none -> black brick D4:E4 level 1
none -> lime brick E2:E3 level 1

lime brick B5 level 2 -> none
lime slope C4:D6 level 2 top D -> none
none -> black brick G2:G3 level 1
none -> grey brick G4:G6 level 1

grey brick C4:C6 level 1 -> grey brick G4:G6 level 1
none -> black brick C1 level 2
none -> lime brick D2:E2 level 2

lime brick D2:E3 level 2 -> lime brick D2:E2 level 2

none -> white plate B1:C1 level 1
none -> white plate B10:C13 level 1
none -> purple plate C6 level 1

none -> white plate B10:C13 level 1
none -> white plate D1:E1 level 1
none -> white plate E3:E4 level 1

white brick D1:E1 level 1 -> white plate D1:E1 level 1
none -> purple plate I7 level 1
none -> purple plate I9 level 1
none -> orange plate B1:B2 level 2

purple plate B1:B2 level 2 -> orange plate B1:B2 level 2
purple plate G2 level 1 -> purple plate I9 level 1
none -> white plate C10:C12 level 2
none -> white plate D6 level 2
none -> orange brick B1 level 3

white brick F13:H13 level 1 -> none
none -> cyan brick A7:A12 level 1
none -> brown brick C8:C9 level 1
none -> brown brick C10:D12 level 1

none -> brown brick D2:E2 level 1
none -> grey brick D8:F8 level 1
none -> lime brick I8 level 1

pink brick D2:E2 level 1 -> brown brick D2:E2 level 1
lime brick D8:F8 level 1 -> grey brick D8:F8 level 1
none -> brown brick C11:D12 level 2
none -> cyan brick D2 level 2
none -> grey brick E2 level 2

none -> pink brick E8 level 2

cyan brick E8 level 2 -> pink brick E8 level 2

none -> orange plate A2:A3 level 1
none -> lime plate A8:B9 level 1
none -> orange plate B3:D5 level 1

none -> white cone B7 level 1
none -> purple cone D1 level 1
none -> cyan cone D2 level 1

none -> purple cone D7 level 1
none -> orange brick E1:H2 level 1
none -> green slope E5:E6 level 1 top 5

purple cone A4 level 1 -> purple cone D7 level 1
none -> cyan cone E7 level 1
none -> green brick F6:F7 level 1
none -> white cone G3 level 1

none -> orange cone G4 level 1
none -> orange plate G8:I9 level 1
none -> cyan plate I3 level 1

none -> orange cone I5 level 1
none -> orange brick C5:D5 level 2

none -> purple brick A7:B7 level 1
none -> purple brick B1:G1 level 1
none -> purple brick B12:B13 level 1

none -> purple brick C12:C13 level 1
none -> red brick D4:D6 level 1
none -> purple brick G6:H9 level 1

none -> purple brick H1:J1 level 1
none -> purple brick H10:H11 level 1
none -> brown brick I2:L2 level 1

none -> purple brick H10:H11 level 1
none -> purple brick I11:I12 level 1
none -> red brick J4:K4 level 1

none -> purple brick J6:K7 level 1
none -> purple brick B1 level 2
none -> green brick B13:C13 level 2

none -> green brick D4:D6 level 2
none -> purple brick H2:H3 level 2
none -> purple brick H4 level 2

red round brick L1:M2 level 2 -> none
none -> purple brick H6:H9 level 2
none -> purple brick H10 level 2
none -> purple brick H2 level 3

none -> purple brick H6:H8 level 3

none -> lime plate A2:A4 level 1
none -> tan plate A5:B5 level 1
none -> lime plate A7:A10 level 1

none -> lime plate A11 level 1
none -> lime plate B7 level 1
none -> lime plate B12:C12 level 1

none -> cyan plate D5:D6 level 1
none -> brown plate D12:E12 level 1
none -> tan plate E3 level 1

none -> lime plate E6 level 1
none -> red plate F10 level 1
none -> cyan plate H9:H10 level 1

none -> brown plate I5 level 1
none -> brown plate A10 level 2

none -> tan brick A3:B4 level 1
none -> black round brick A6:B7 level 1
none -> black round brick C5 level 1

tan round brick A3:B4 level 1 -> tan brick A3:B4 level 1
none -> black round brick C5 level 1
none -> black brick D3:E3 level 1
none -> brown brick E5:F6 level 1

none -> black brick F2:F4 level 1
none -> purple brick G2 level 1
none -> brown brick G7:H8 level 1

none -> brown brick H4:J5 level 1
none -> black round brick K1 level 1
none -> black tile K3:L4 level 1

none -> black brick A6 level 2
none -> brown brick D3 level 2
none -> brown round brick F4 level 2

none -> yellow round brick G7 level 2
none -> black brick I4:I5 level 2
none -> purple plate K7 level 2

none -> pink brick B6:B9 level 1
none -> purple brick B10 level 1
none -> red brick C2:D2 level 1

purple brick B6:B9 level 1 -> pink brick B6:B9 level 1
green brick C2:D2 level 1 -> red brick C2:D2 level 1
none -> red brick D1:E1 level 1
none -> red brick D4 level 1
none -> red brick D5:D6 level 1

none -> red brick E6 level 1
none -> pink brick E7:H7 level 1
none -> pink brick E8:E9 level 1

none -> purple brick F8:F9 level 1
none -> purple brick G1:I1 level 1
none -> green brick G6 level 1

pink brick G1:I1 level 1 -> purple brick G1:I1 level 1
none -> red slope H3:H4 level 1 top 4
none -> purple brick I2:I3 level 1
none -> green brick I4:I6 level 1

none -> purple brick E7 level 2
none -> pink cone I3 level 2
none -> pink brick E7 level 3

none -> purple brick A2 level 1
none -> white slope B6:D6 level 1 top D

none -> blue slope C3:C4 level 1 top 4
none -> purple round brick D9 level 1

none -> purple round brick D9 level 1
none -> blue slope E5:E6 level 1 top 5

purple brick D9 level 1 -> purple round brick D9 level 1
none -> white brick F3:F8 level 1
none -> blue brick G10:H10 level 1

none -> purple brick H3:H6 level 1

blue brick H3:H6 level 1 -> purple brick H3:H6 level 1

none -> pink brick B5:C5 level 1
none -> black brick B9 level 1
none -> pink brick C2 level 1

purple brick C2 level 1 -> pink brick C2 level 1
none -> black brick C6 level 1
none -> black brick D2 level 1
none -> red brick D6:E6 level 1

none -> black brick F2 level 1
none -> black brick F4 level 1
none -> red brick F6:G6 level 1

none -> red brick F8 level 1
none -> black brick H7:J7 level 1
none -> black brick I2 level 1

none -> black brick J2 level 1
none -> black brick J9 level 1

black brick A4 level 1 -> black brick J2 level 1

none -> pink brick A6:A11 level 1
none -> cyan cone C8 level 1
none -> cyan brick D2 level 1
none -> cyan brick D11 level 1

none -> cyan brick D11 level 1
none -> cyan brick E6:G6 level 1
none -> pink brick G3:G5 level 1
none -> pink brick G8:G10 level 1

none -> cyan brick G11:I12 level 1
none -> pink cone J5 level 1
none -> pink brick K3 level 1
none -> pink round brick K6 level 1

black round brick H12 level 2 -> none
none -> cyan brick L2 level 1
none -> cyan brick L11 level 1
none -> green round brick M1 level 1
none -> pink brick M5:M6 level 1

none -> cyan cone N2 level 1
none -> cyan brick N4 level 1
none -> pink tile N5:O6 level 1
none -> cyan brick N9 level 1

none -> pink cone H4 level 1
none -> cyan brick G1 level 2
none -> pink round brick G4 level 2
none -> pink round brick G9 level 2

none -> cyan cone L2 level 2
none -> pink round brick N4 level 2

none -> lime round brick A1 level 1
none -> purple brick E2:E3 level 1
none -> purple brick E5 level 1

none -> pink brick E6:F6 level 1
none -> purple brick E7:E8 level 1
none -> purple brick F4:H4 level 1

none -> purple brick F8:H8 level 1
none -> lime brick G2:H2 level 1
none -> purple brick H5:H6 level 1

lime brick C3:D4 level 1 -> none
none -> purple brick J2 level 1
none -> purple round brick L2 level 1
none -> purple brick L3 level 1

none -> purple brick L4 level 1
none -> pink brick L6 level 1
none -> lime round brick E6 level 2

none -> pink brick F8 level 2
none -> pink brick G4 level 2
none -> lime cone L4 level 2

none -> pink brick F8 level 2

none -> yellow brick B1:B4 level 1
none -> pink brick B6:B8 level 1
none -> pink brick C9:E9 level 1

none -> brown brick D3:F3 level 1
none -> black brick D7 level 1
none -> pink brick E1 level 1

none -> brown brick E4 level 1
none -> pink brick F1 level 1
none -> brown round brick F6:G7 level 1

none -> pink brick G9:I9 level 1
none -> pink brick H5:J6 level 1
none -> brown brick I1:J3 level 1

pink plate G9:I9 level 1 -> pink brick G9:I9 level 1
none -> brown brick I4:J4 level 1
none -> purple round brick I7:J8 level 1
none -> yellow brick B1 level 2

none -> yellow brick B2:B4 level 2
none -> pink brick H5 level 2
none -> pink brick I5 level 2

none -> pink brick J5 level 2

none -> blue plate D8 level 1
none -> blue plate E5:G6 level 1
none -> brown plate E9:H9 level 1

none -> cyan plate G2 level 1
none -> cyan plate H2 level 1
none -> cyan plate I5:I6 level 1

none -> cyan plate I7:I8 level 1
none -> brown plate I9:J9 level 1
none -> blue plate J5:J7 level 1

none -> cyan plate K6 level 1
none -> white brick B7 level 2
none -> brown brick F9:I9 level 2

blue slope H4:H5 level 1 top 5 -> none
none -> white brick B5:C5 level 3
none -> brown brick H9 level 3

────

WHAT THE TASK REQUIRES
Return every line of the listing above where "slope" appears.

TASK ANSWER
lime slope C4:D6 level 2 top D -> none
none -> green slope E5:E6 level 1 top 5
none -> red slope H3:H4 level 1 top 4
none -> white slope B6:D6 level 1 top D
none -> blue slope C3:C4 level 1 top 4
none -> blue slope E5:E6 level 1 top 5
blue slope H4:H5 level 1 top 5 -> none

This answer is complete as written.